── DATA IN THIS EXERCISE ──

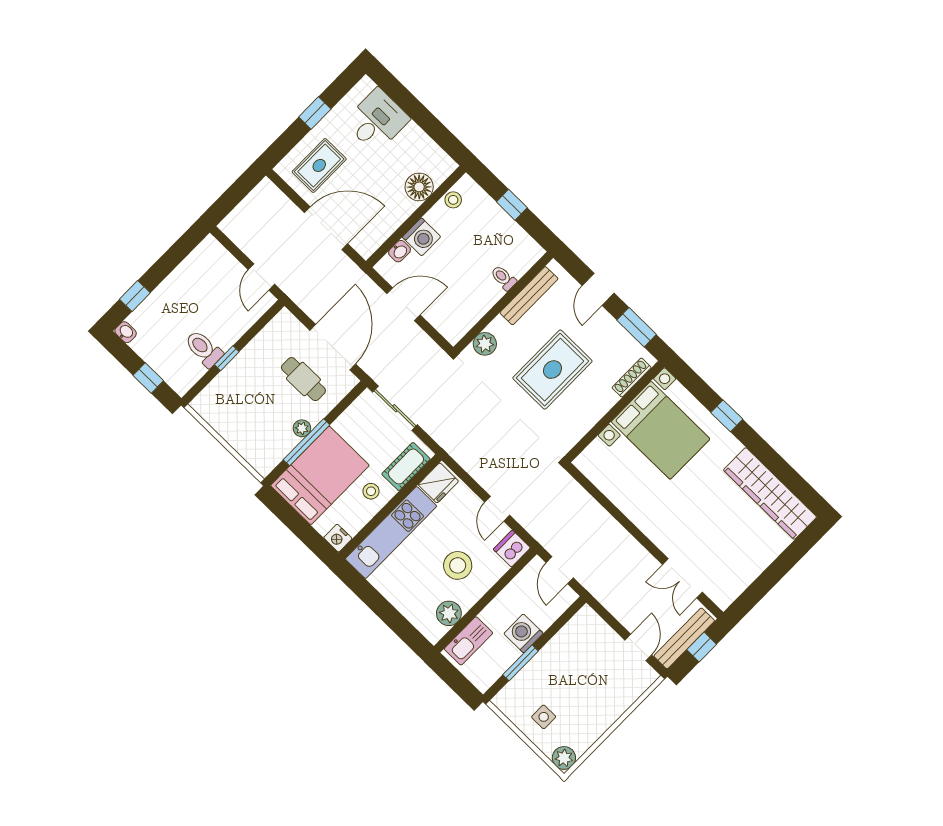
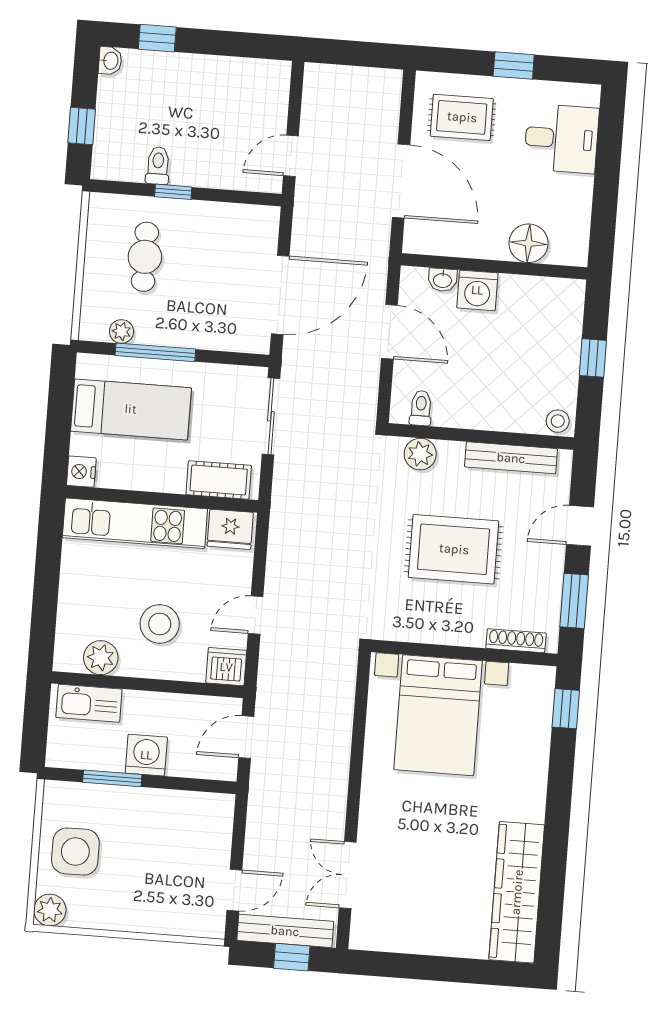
stool: (453, 200) -> (558, 421), moved
toilet: (504, 278) -> (421, 408), moved
toilet: (204, 349) -> (158, 166), width x0.73, depth x0.72
cafe table: (303, 379) -> (145, 257), moved
window: (727, 416) -> (566, 709), moved
plant: (302, 428) -> (121, 331), moved
bed with nightstands: (661, 430) -> (438, 715), moved
bed: (320, 475) -> (131, 409), width x0.67
stool: (371, 491) -> (161, 465), removed
side table: (544, 717) -> (75, 852), width x1.87, depth x1.87

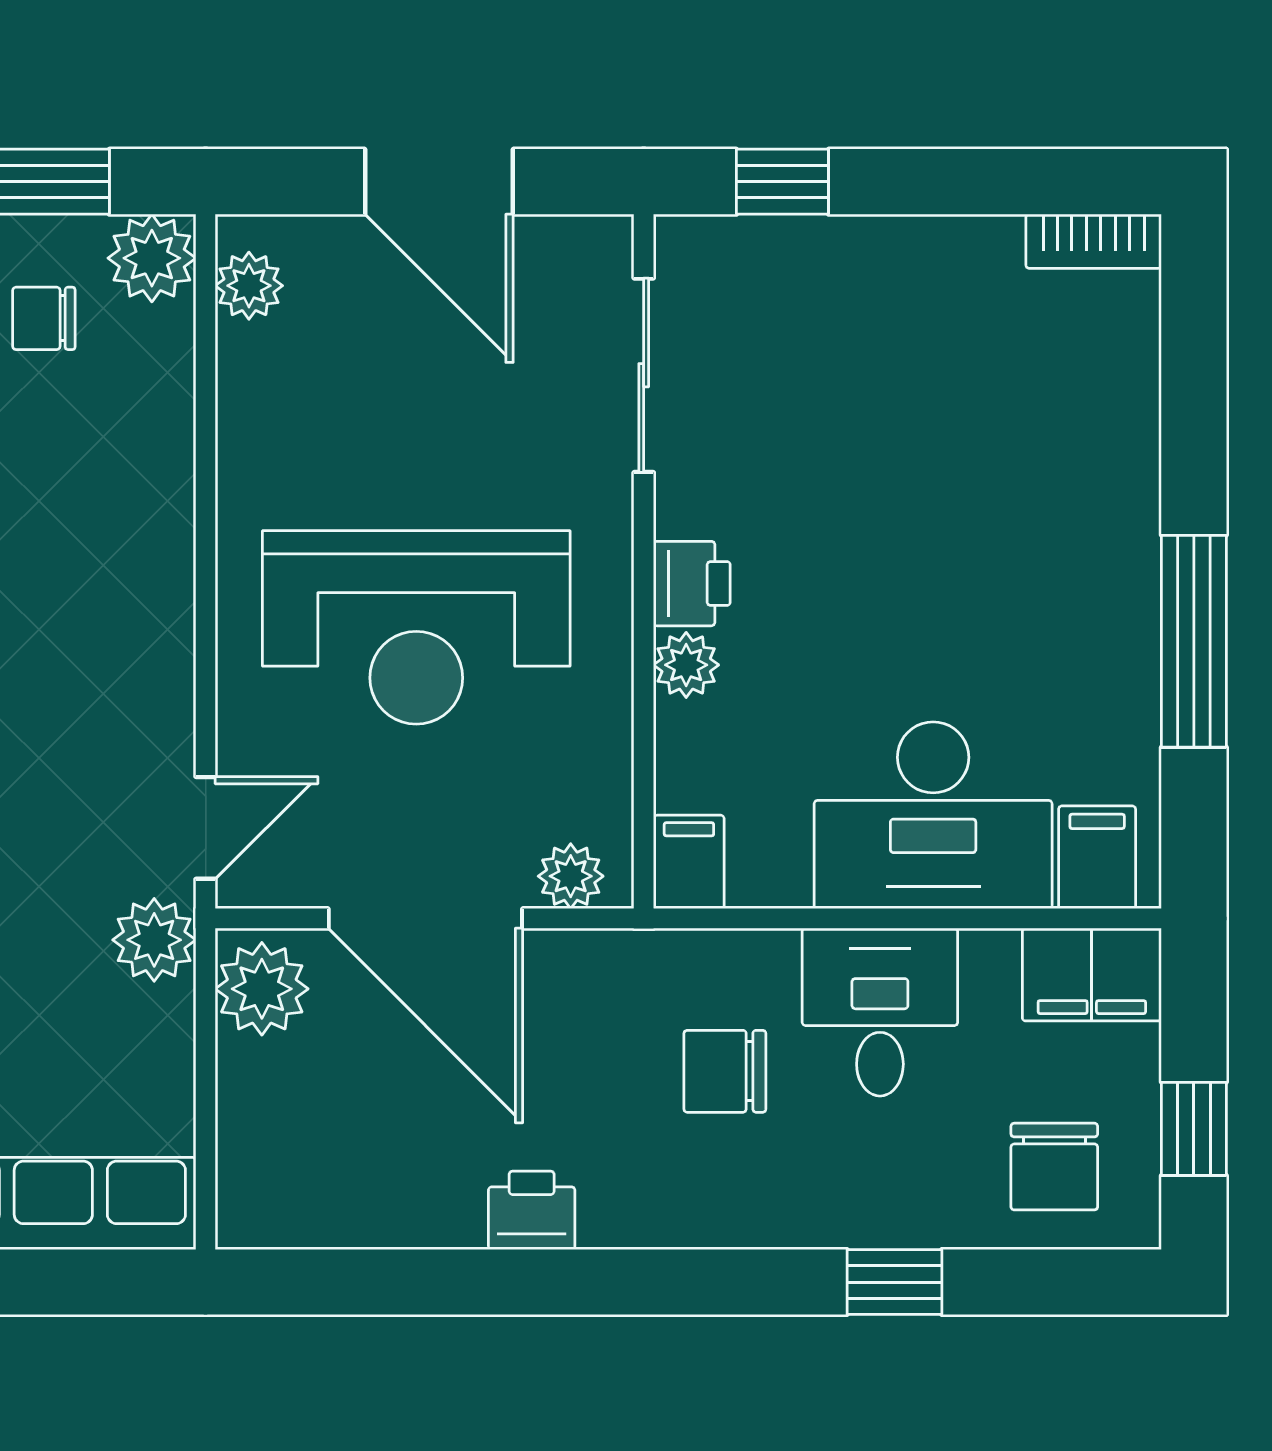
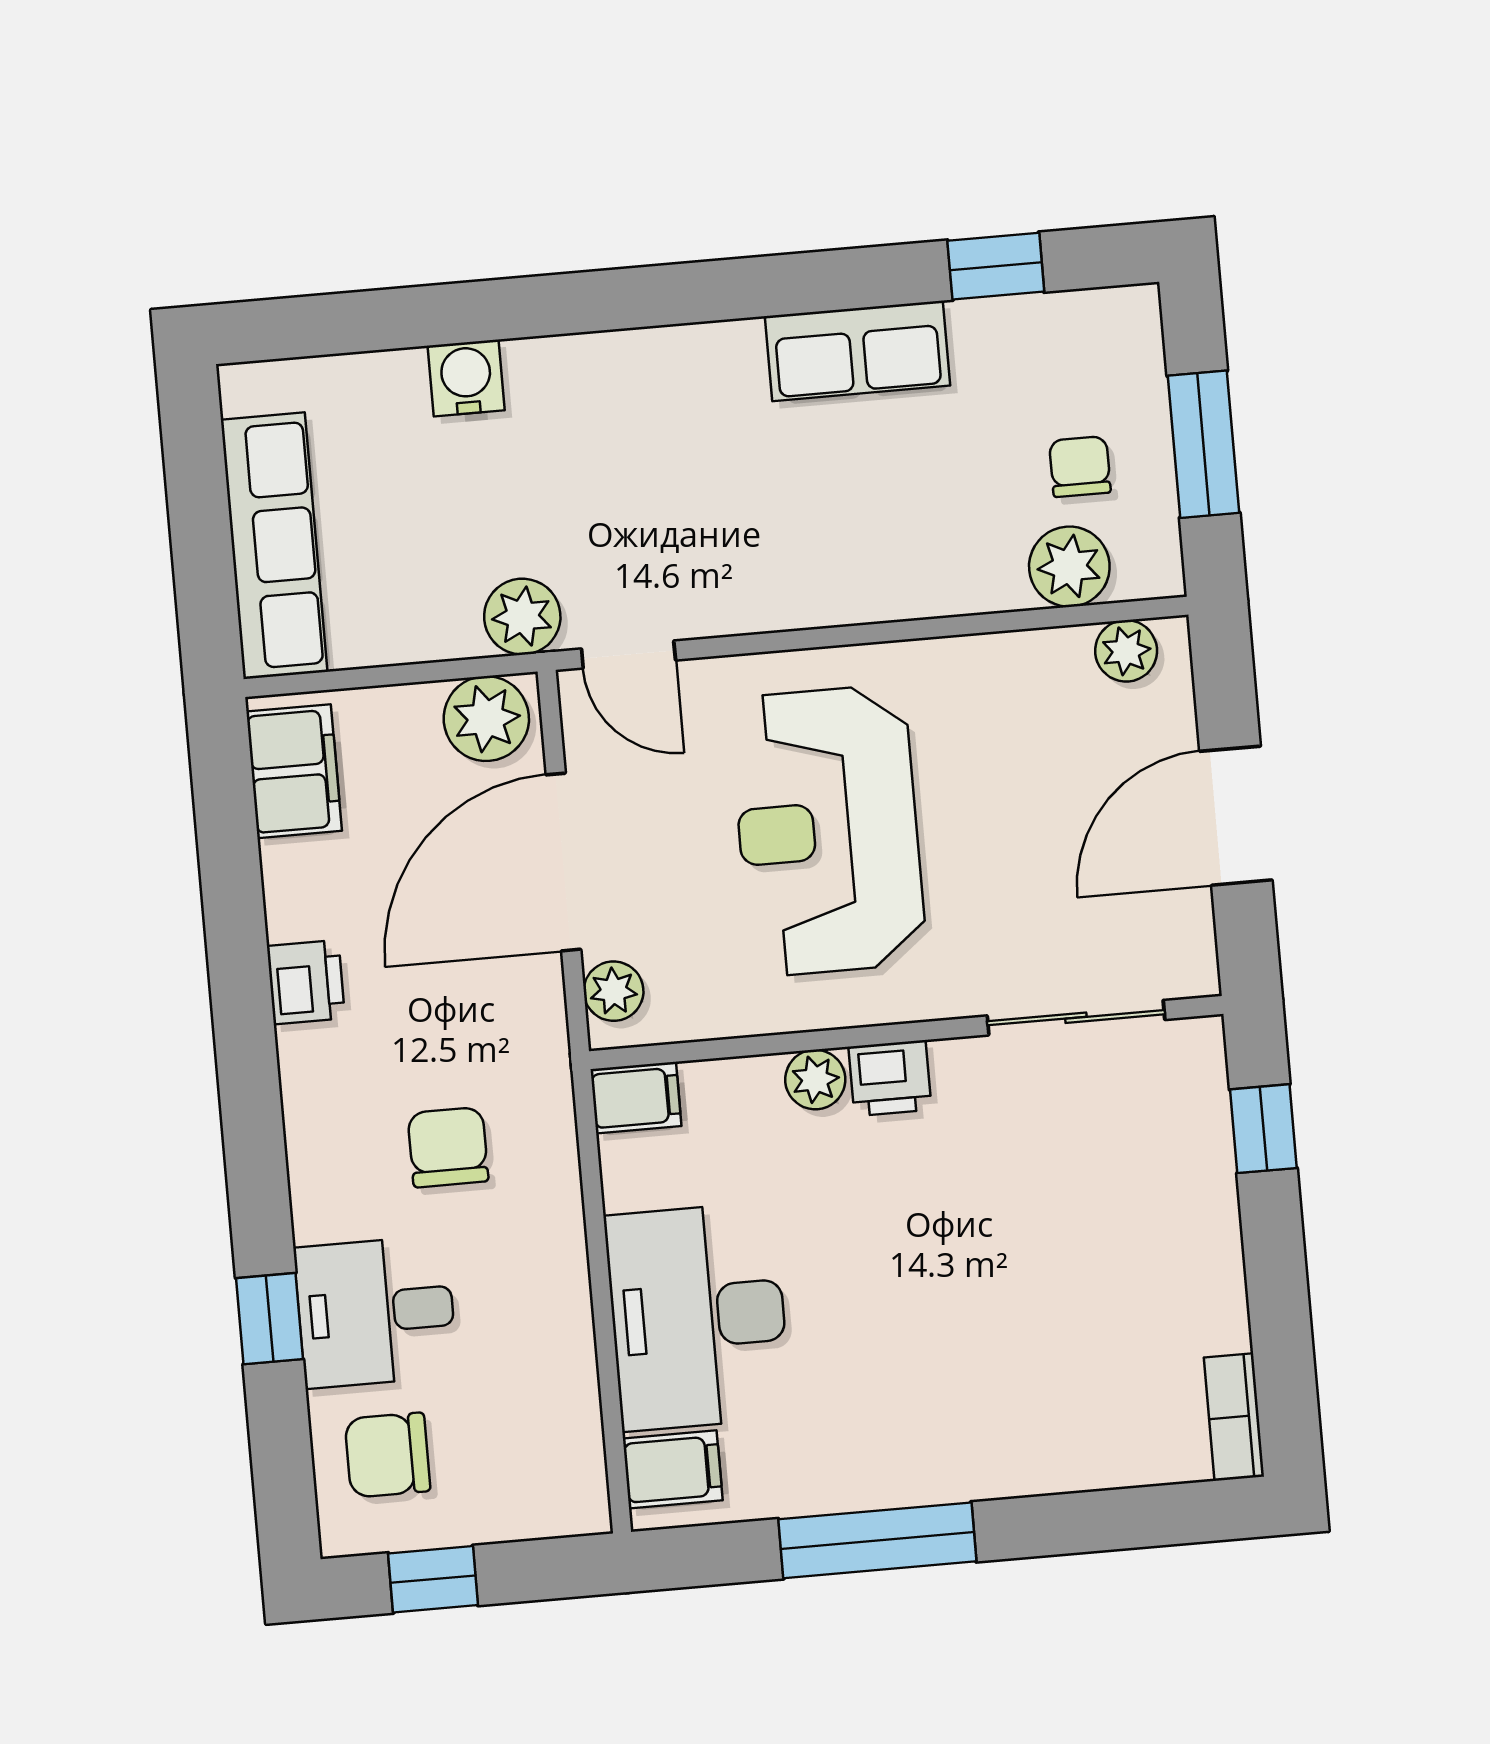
plant: (152, 258) -> (1069, 567), moved
filing cabinet: (1092, 975) -> (294, 771), moved, turned 180
desk: (880, 1012) -> (376, 1312), moved, turned 180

───

- _ACTION ITEM_
For the entries above, give only the number of lines that contain the word "turned".

- _TASK ANSWER_
2